### TASK DETAILS
Print exactly the lines below between the line containing "none -> orange shoe [389,67,437,125]" and the line containing "yellow cone [519,367,561,414]", counting both of those lines. Leave pictures out.

### DATA RECORDS
┌──
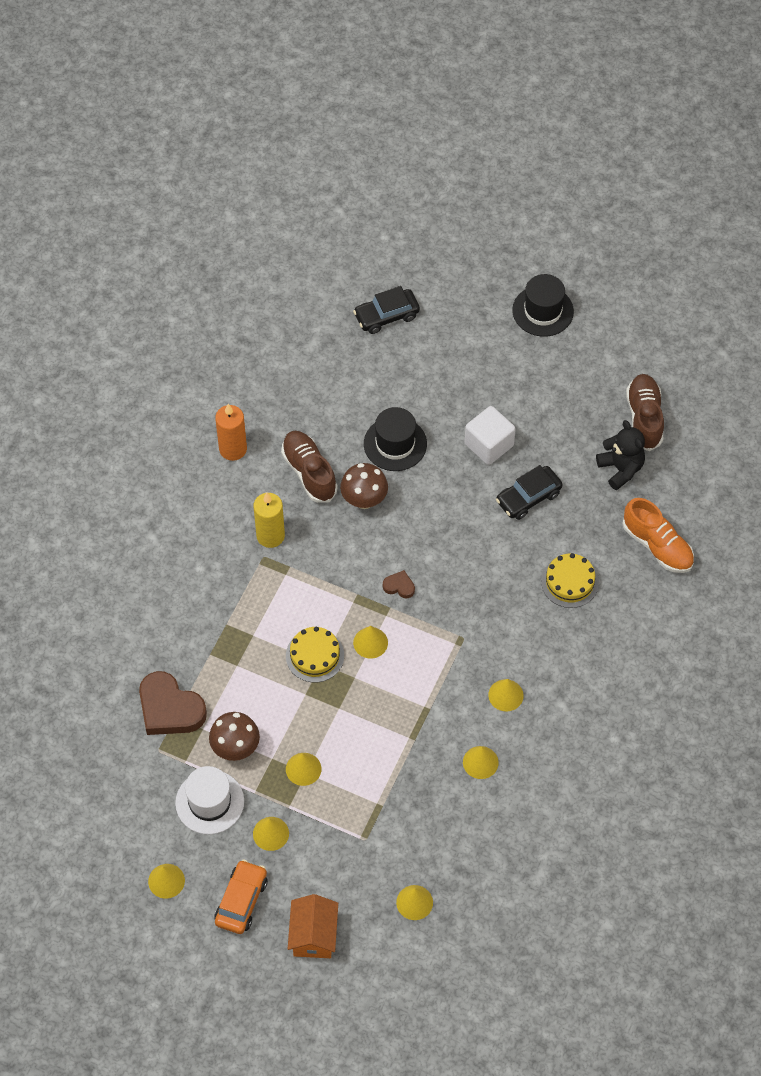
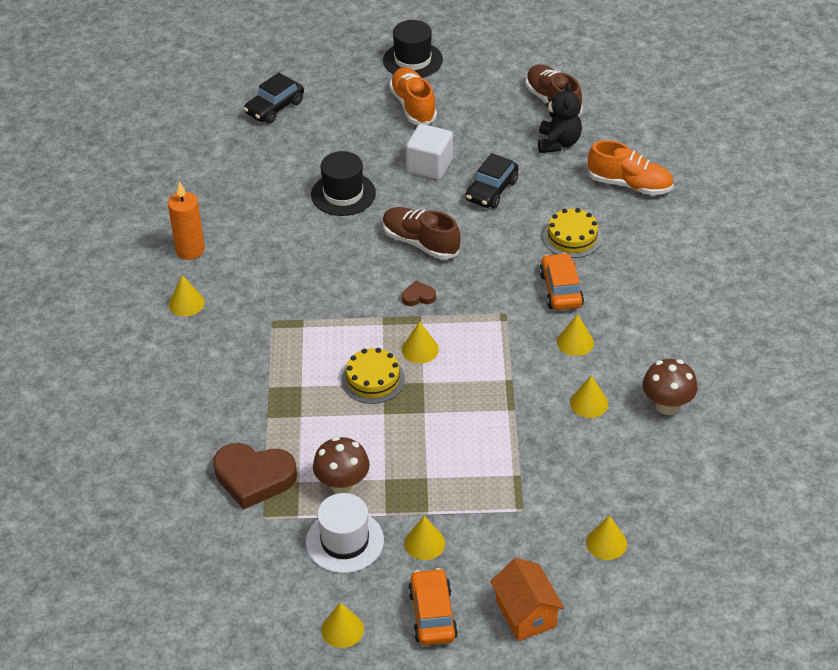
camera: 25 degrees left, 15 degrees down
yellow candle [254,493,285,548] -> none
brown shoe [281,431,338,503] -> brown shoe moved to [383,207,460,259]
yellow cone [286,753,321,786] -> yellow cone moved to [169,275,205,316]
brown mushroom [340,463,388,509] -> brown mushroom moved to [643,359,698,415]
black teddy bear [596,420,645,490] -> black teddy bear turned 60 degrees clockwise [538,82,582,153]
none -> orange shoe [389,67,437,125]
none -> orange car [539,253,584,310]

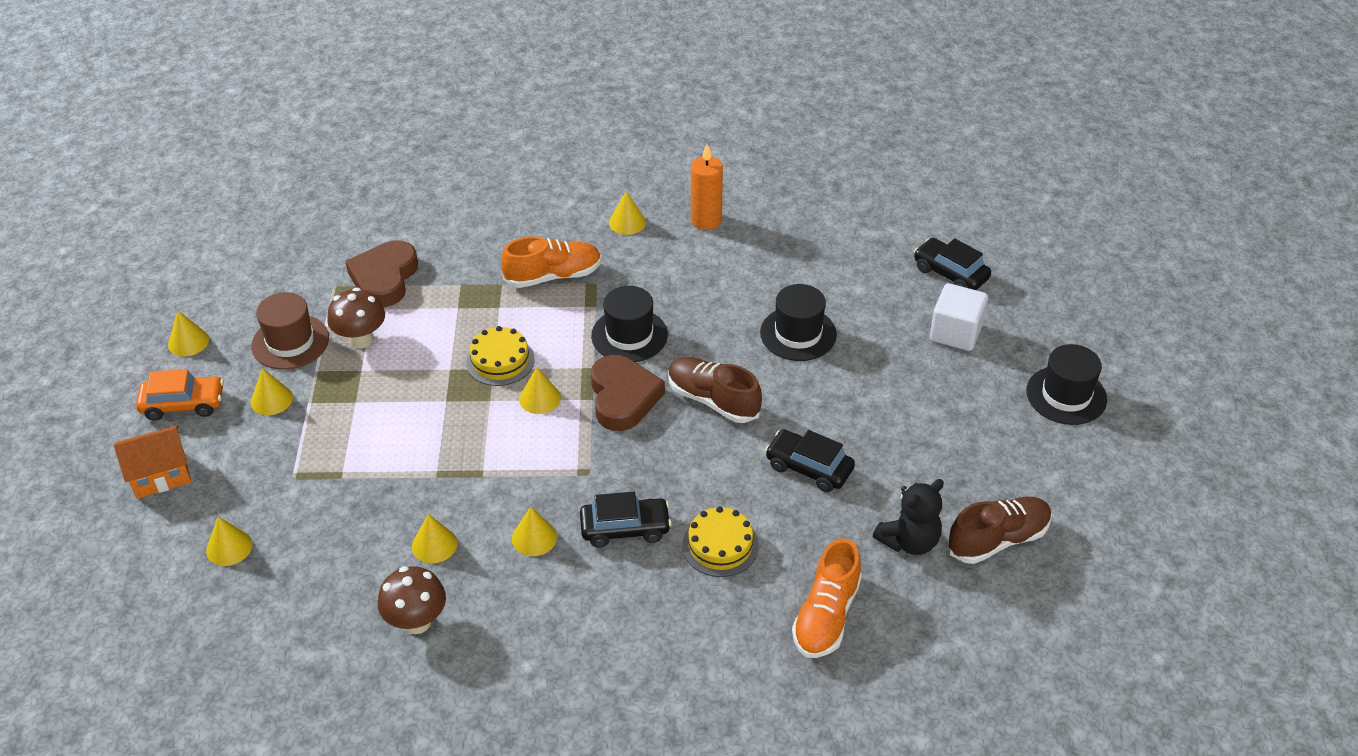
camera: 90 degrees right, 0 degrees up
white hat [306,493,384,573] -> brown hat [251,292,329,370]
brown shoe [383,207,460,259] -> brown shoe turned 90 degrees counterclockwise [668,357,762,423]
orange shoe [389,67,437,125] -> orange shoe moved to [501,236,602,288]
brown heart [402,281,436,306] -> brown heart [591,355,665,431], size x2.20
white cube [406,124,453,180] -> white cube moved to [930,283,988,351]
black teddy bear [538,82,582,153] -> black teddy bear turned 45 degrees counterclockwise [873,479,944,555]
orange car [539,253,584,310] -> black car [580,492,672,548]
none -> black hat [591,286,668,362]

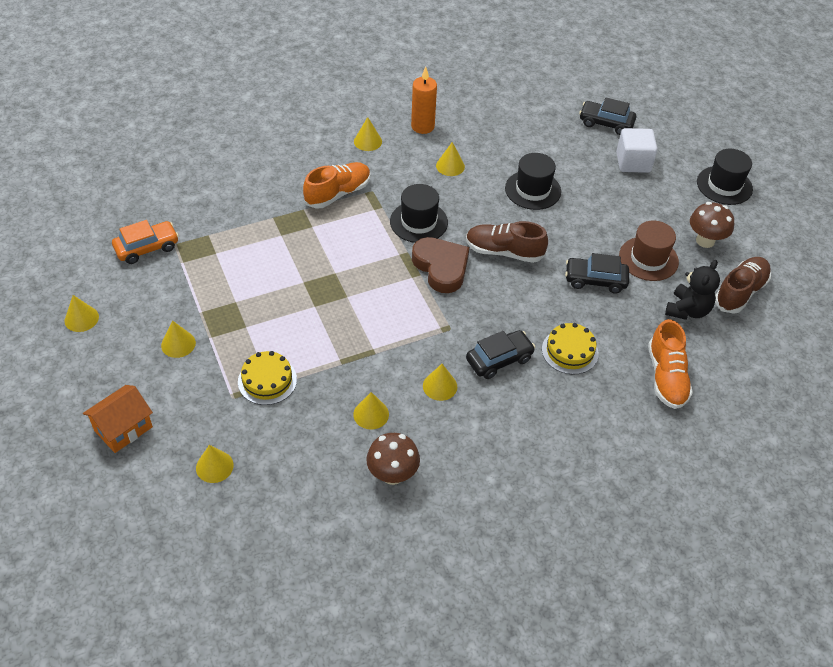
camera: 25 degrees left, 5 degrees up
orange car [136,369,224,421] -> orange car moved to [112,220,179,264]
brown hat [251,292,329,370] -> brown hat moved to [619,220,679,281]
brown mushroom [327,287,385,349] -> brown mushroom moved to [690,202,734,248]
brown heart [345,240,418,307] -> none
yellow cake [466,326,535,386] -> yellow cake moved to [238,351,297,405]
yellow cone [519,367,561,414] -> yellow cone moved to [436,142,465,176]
└──
┌──
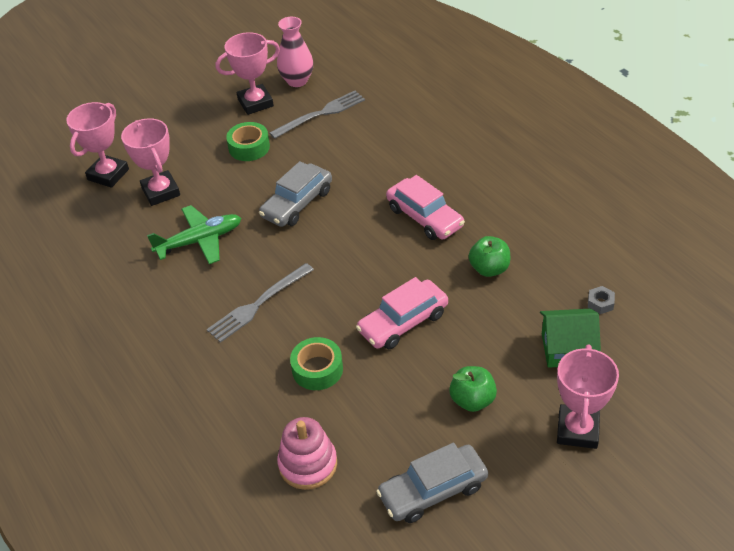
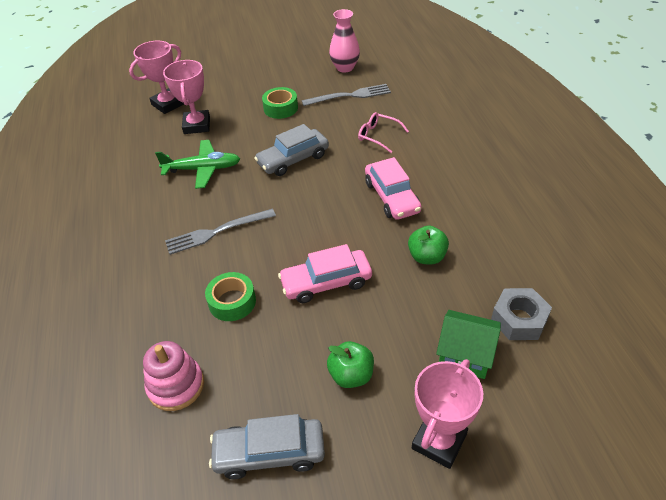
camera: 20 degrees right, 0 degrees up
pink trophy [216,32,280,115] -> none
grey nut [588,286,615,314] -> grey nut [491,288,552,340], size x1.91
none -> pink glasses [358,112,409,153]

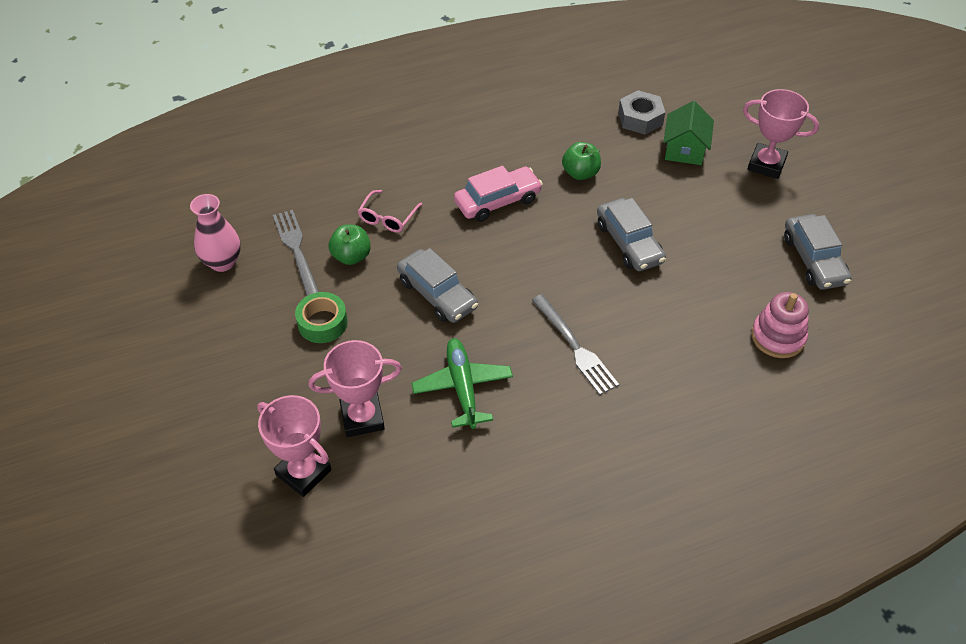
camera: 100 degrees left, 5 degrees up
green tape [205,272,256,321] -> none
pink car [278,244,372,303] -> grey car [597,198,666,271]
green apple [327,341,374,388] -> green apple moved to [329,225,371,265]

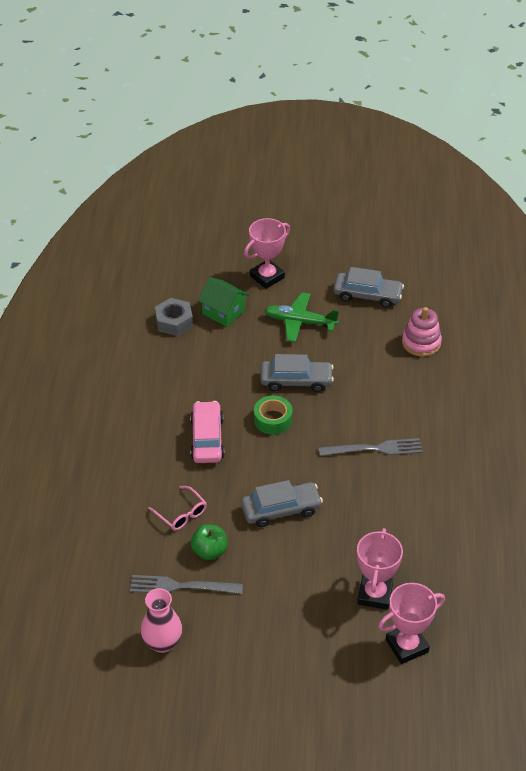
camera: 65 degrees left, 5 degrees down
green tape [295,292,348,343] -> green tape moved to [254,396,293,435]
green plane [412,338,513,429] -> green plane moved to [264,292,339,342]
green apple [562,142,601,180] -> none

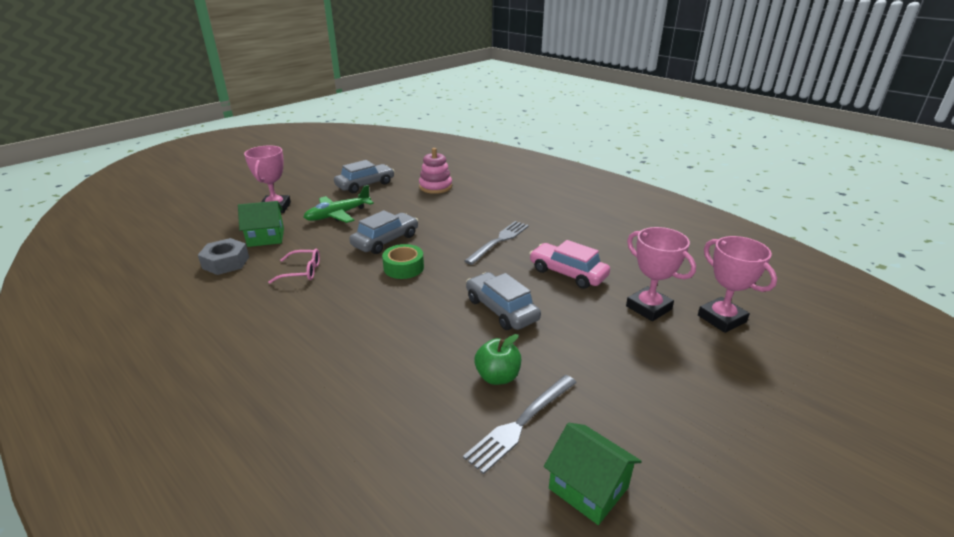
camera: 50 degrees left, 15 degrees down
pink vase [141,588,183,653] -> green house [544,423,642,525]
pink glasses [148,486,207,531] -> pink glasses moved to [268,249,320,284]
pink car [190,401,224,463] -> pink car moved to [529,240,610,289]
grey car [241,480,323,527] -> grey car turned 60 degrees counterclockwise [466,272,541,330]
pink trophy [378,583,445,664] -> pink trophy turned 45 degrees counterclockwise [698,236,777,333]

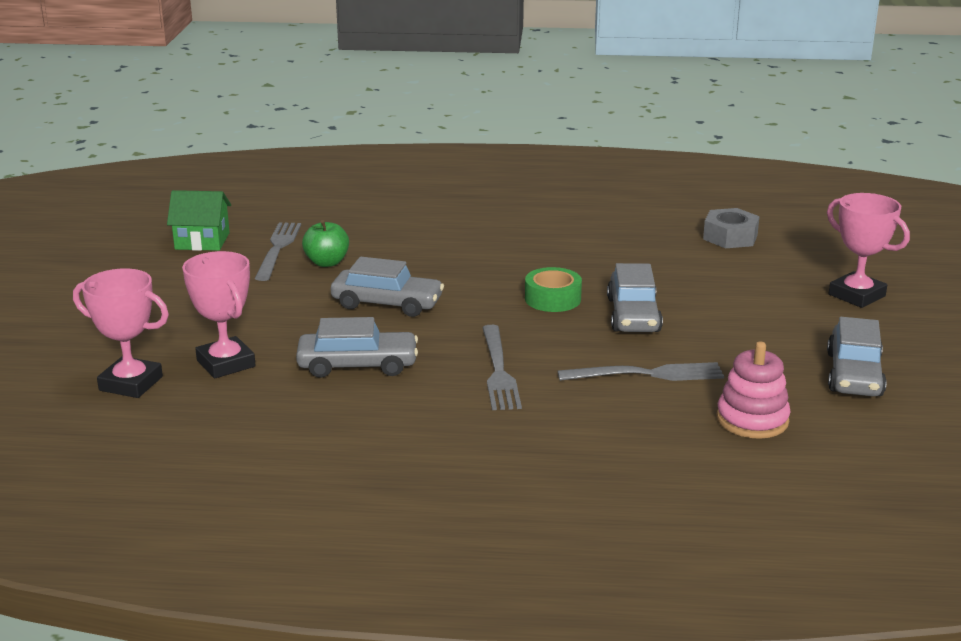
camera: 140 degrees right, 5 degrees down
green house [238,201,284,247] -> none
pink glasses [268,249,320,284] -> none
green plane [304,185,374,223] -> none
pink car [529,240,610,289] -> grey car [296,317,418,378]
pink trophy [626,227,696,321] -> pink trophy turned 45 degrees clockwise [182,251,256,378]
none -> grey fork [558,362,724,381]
└──
### ANSWER BELOW
none -> orange shoe [389,67,437,125]
none -> orange car [539,253,584,310]

camera: 90 degrees right, 0 degrees up
white hat [306,493,384,573] -> brown hat [251,292,329,370]
brown shoe [383,207,460,259] -> brown shoe turned 90 degrees counterclockwise [668,357,762,423]
orange shoe [389,67,437,125] -> orange shoe moved to [501,236,602,288]
brown heart [402,281,436,306] -> brown heart [591,355,665,431], size x2.20
white cube [406,124,453,180] -> white cube moved to [930,283,988,351]
black teddy bear [538,82,582,153] -> black teddy bear turned 45 degrees counterclockwise [873,479,944,555]
orange car [539,253,584,310] -> black car [580,492,672,548]
none -> black hat [591,286,668,362]

camera: 25 degrees left, 5 degrees up
orange car [136,369,224,421] -> orange car moved to [112,220,179,264]
brown hat [251,292,329,370] -> brown hat moved to [619,220,679,281]
brown mushroom [327,287,385,349] -> brown mushroom moved to [690,202,734,248]
brown heart [345,240,418,307] -> none
yellow cake [466,326,535,386] -> yellow cake moved to [238,351,297,405]
yellow cone [519,367,561,414] -> yellow cone moved to [436,142,465,176]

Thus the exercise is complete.